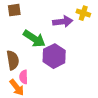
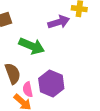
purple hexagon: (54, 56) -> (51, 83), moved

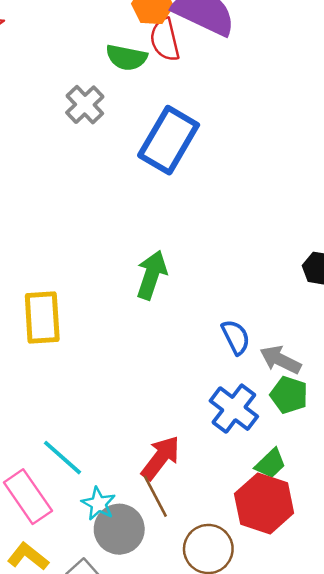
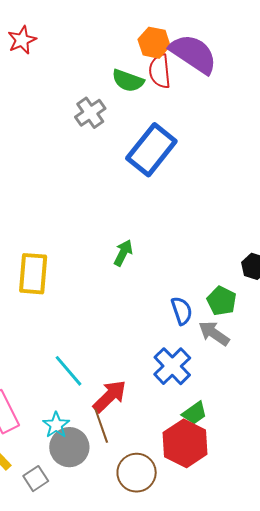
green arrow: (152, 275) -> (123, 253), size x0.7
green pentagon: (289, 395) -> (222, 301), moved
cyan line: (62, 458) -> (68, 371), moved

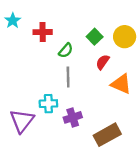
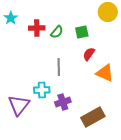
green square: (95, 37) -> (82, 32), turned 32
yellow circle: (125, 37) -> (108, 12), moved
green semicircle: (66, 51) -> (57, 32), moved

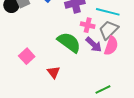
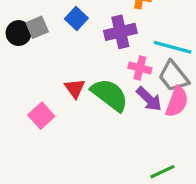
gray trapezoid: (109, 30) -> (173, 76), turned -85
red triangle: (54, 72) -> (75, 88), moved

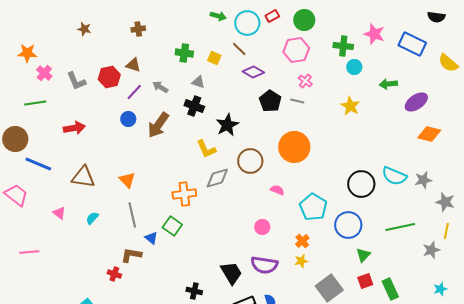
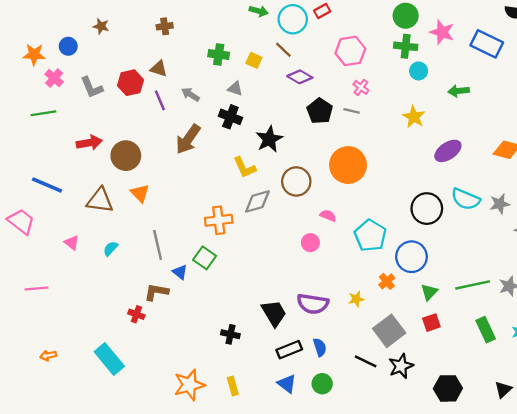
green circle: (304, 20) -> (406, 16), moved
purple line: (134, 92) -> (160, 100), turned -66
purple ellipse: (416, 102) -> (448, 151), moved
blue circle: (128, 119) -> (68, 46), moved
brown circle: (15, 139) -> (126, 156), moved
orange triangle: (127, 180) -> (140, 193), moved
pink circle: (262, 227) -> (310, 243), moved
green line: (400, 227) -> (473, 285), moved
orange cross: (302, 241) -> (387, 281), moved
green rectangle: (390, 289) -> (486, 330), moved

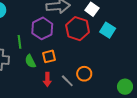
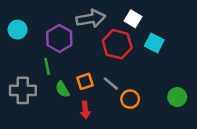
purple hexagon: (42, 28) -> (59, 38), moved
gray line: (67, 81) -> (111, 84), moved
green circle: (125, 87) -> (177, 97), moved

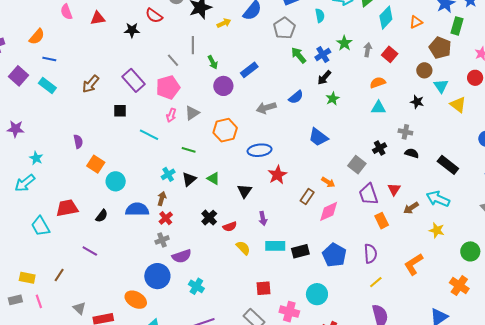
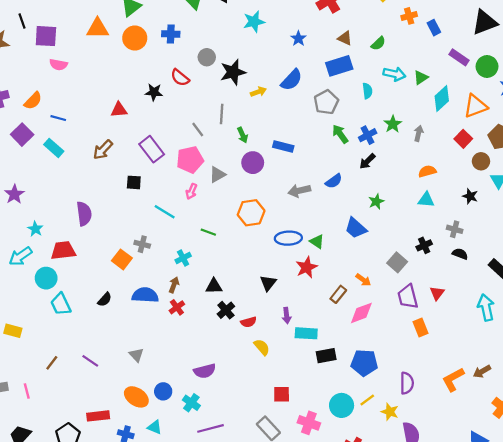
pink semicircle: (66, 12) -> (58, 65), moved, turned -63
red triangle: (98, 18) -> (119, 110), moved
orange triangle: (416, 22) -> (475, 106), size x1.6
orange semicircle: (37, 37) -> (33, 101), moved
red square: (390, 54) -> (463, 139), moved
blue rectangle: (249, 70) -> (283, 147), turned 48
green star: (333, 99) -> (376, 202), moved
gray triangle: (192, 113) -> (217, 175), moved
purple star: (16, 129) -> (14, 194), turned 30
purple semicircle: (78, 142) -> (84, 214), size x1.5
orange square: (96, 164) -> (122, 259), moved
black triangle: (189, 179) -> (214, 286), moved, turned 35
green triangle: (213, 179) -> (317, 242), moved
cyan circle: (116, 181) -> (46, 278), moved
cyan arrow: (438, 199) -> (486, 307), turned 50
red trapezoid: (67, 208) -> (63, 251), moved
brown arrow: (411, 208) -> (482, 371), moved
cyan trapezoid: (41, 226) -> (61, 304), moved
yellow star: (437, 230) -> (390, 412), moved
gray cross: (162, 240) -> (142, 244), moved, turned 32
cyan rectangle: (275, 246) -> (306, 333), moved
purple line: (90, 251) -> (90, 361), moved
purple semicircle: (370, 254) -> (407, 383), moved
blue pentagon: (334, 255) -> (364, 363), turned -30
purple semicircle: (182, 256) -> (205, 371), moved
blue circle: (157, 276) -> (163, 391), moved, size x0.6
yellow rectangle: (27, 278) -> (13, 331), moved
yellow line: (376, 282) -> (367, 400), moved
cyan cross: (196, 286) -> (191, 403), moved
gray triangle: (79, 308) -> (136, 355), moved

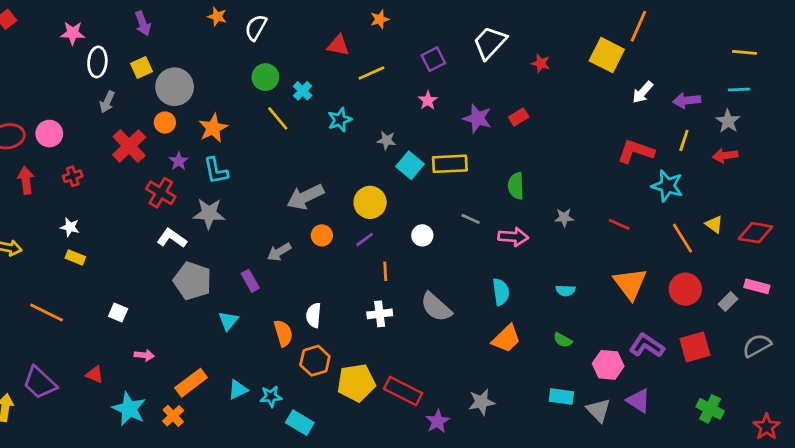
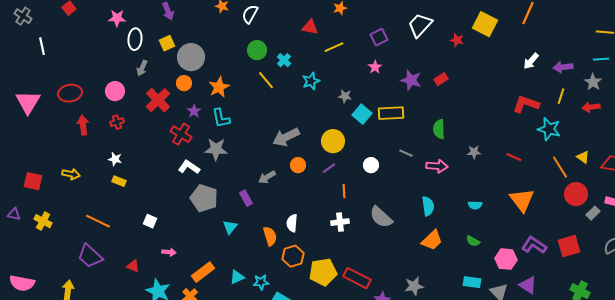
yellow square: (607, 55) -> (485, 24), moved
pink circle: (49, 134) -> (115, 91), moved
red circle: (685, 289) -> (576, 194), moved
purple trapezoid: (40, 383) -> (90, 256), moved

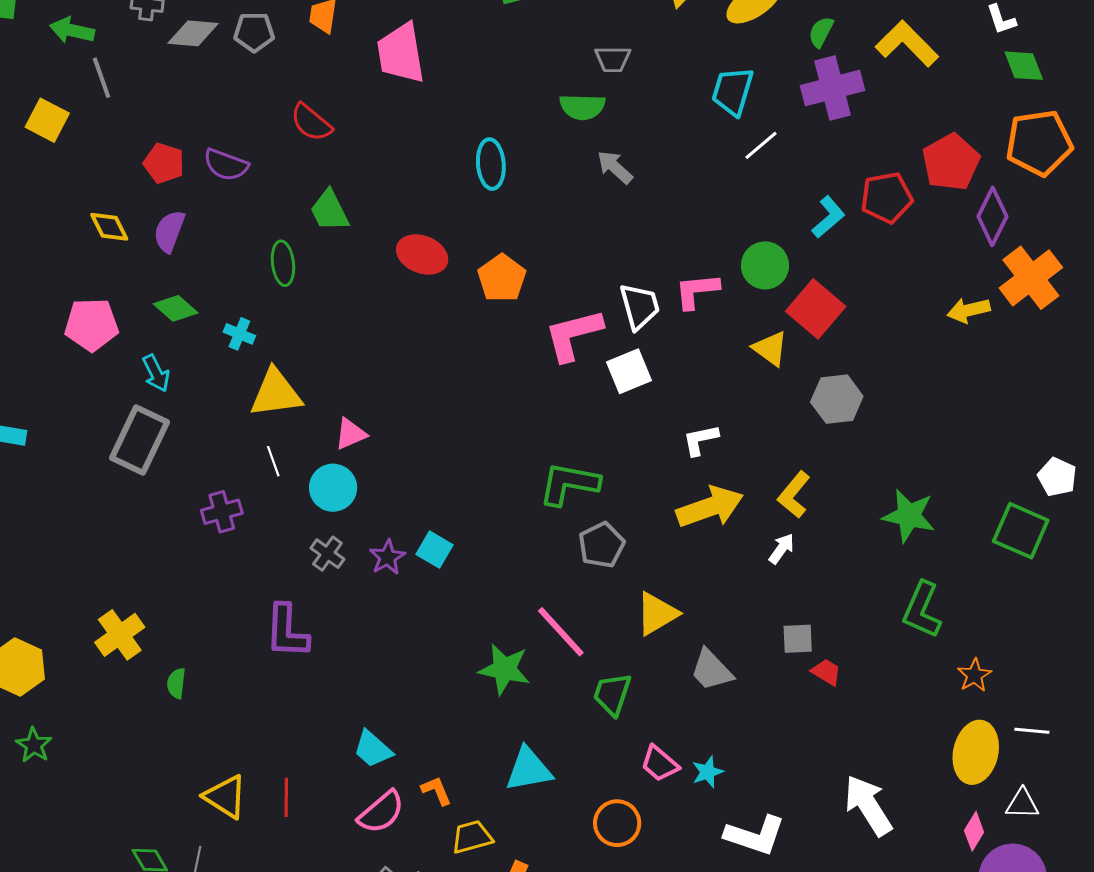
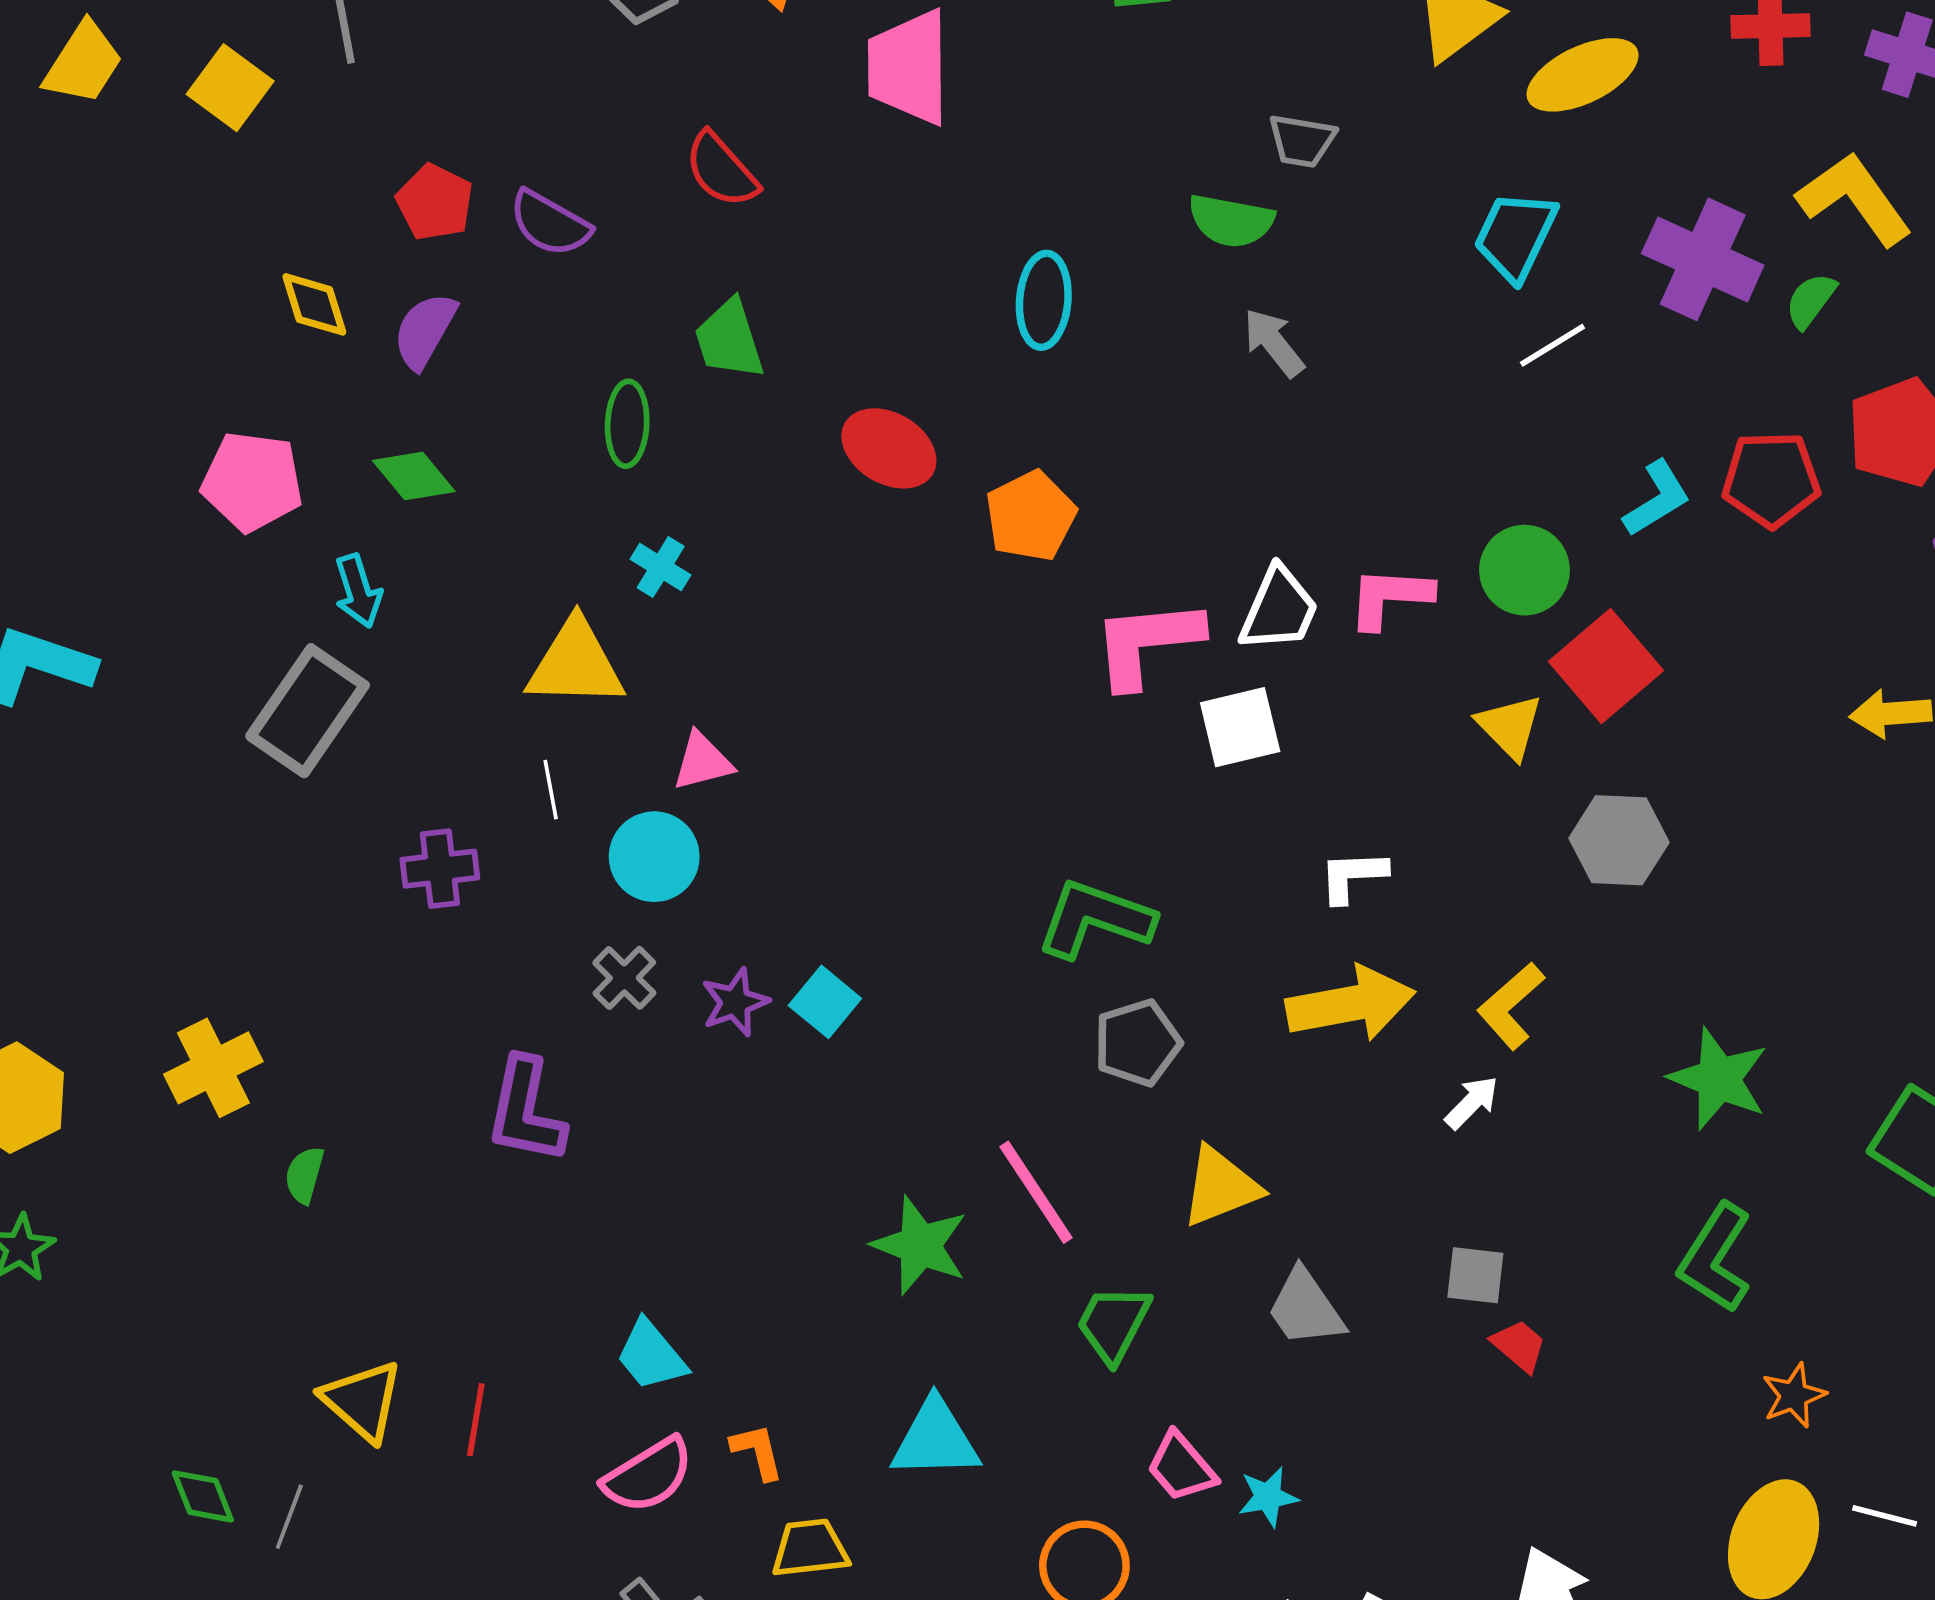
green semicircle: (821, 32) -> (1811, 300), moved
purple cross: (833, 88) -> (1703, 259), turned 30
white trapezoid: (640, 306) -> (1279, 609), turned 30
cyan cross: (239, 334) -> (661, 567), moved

::::

» **PROBLEM REQUIREMENTS**
Exactly as written above, retype the lines starting at the one holding "green circle: (304, 20) -> (406, 16), moved" and ending at the one holding "blue rectangle: (249, 70)", both included, but not the pictures.

» **OUTPUT FOR THIS EXERCISE**
green circle: (304, 20) -> (406, 16), moved
purple line: (134, 92) -> (160, 100), turned -66
purple ellipse: (416, 102) -> (448, 151), moved
blue circle: (128, 119) -> (68, 46), moved
brown circle: (15, 139) -> (126, 156), moved
orange triangle: (127, 180) -> (140, 193), moved
pink circle: (262, 227) -> (310, 243), moved
green line: (400, 227) -> (473, 285), moved
orange cross: (302, 241) -> (387, 281), moved
green rectangle: (390, 289) -> (486, 330), moved

purple hexagon: (42, 28) -> (59, 38), moved
gray line: (67, 81) -> (111, 84), moved
green circle: (125, 87) -> (177, 97), moved

pink semicircle: (66, 12) -> (58, 65), moved, turned -63
red triangle: (98, 18) -> (119, 110), moved
orange triangle: (416, 22) -> (475, 106), size x1.6
orange semicircle: (37, 37) -> (33, 101), moved
red square: (390, 54) -> (463, 139), moved
blue rectangle: (249, 70) -> (283, 147), turned 48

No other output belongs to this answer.